Scene edit records:
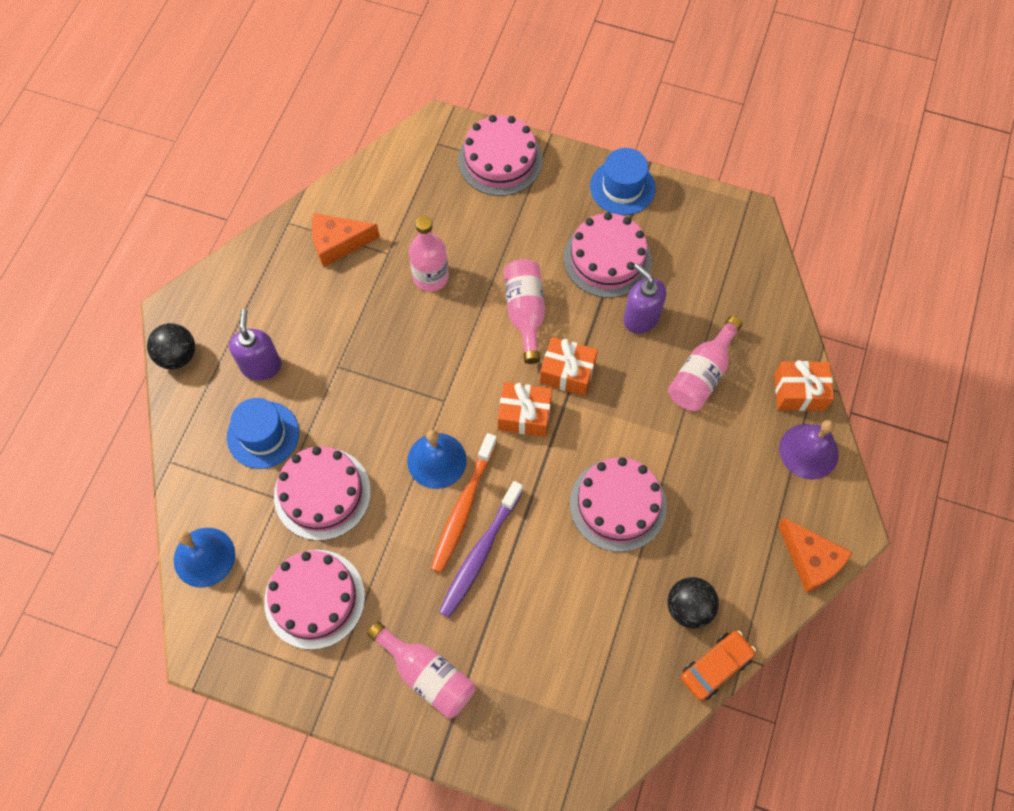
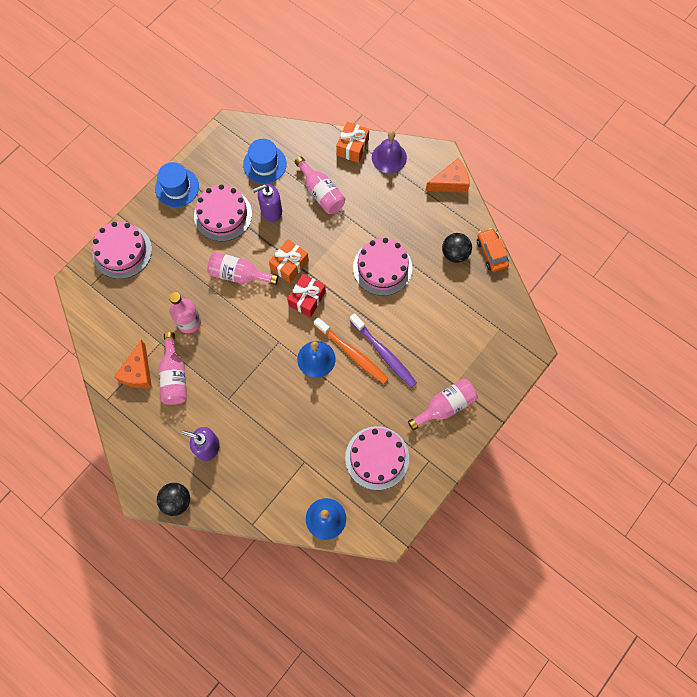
camera: 70 degrees left, 5 degrees up
blue hat [227,398,299,469] -> blue hat moved to [243,139,287,184]
pink cake [274,446,371,541] -> none
orange gift [498,382,552,437] -> red gift [287,274,326,317]
none -> pink bottle [159,332,187,405]

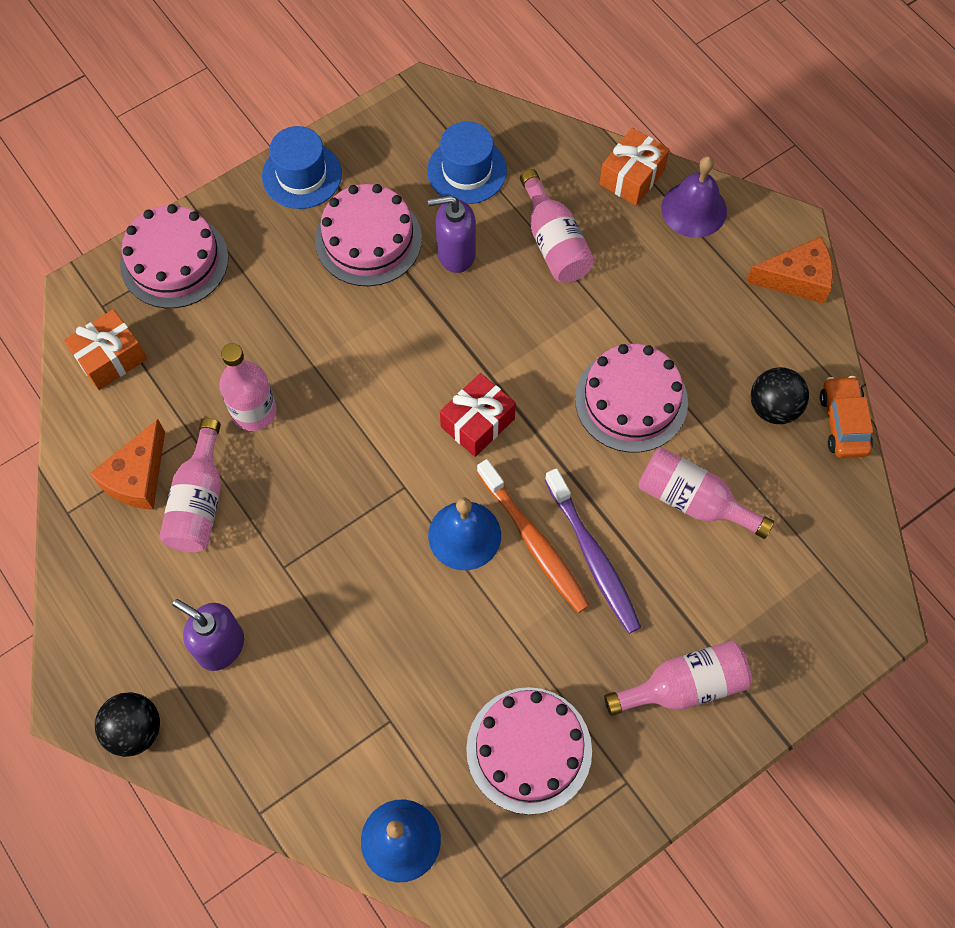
camera: 15 degrees right, 5 degrees down
pink bottle [207,252,278,285] -> pink bottle moved to [639,448,774,539]
orange gift [269,239,309,283] -> orange gift moved to [64,309,147,390]

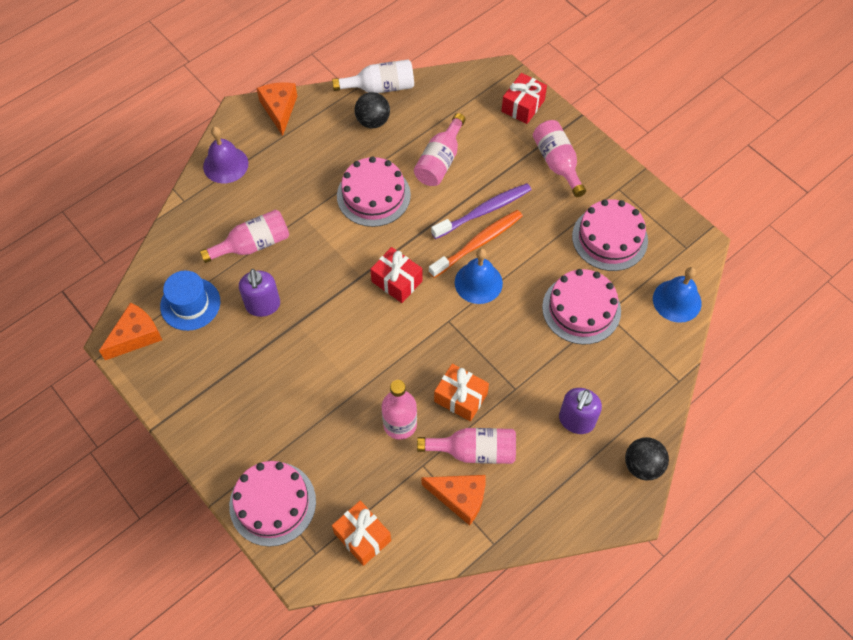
camera: 95 degrees left, 5 degrees down
blue hat [262,126,342,209] -> none
pink cake [315,184,422,286] -> pink cake moved to [542,269,621,345]
orange gift [599,128,670,206] -> orange gift moved to [434,364,489,422]
orange car [820,376,873,458] -> white bottle [332,60,414,93]
none -> orange cheese [99,302,162,360]
none -> red gift [502,73,547,124]

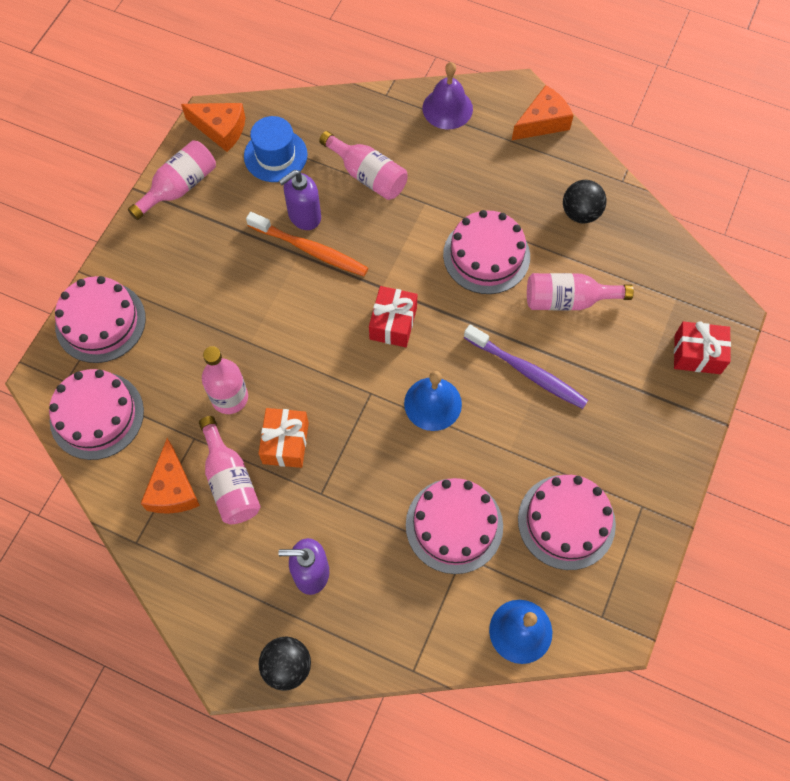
camera: 65 degrees right, 5 degrees up
white bottle [332,60,414,93] -> none
orange gift [332,501,391,566] -> pink cake [49,369,144,460]
orange toothbrush [429,210,523,278] -> orange toothbrush moved to [246,212,368,276]
pink bottle [533,120,586,197] -> pink bottle moved to [128,140,216,220]

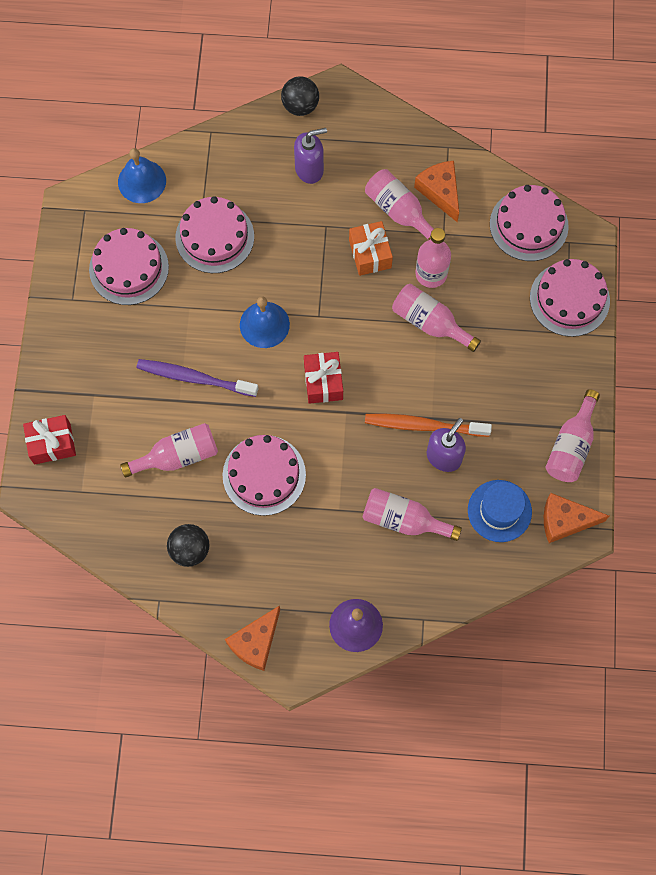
camera: 160 degrees right, 5 degrees up
none -> pink bottle [392,284,481,352]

WHAT IS REQUIRED: Copy task for the entries above: every line with the string "cake".

YOUR SOLUTION:
pink cake [274,446,371,541] -> none
pink cake [315,184,422,286] -> pink cake moved to [542,269,621,345]
orange gift [332,501,391,566] -> pink cake [49,369,144,460]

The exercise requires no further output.